### Requirement
Retype all data exactly as given. Pictures should not be retyped.

### Records provided

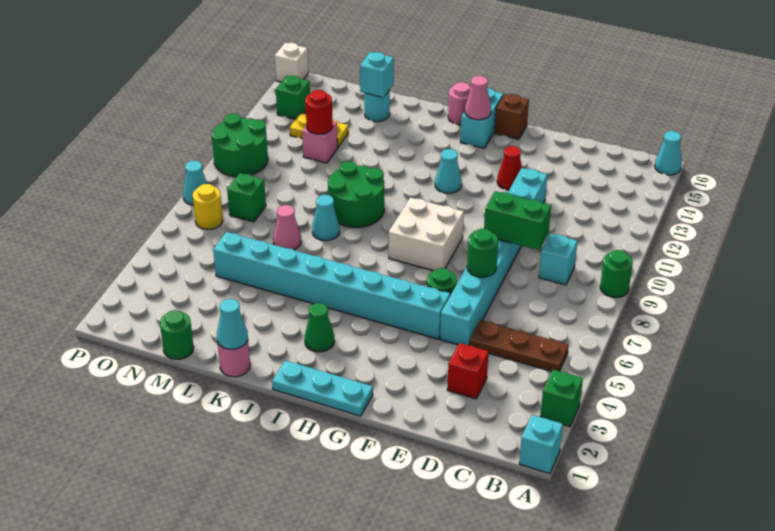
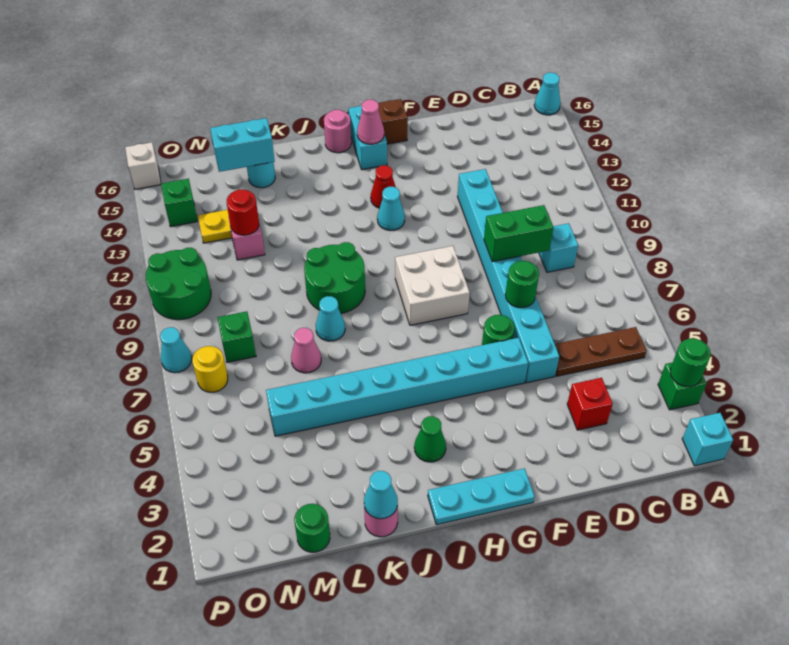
green 1x1 round brick [600,250,633,298] -> green 1x1 round brick moved to [670,338,711,387]
red 1x1 cone [497,146,522,190] -> red 1x1 cone moved to [371,165,396,208]
cyan 1x1 brick [360,52,394,98] -> cyan 1x2 brick [210,118,275,172]

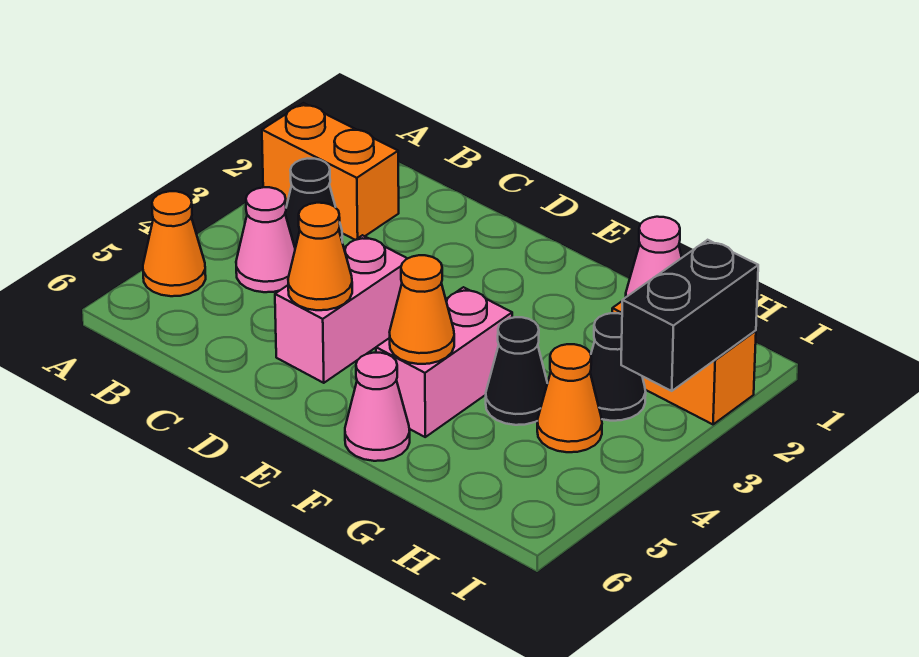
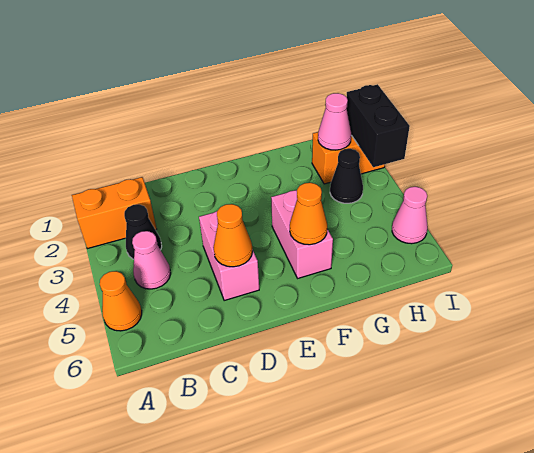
pink 1x1 cone [345,353,410,461] -> pink 1x1 cone moved to [392,187,428,244]
black 1x1 cone [486,317,548,425] -> none
orange 1x1 cone [537,344,602,452] -> none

### Response to the task
green 1x1 round brick [600,250,633,298] -> green 1x1 round brick moved to [670,338,711,387]
red 1x1 cone [497,146,522,190] -> red 1x1 cone moved to [371,165,396,208]
cyan 1x1 brick [360,52,394,98] -> cyan 1x2 brick [210,118,275,172]

pink 1x1 cone [345,353,410,461] -> pink 1x1 cone moved to [392,187,428,244]
black 1x1 cone [486,317,548,425] -> none
orange 1x1 cone [537,344,602,452] -> none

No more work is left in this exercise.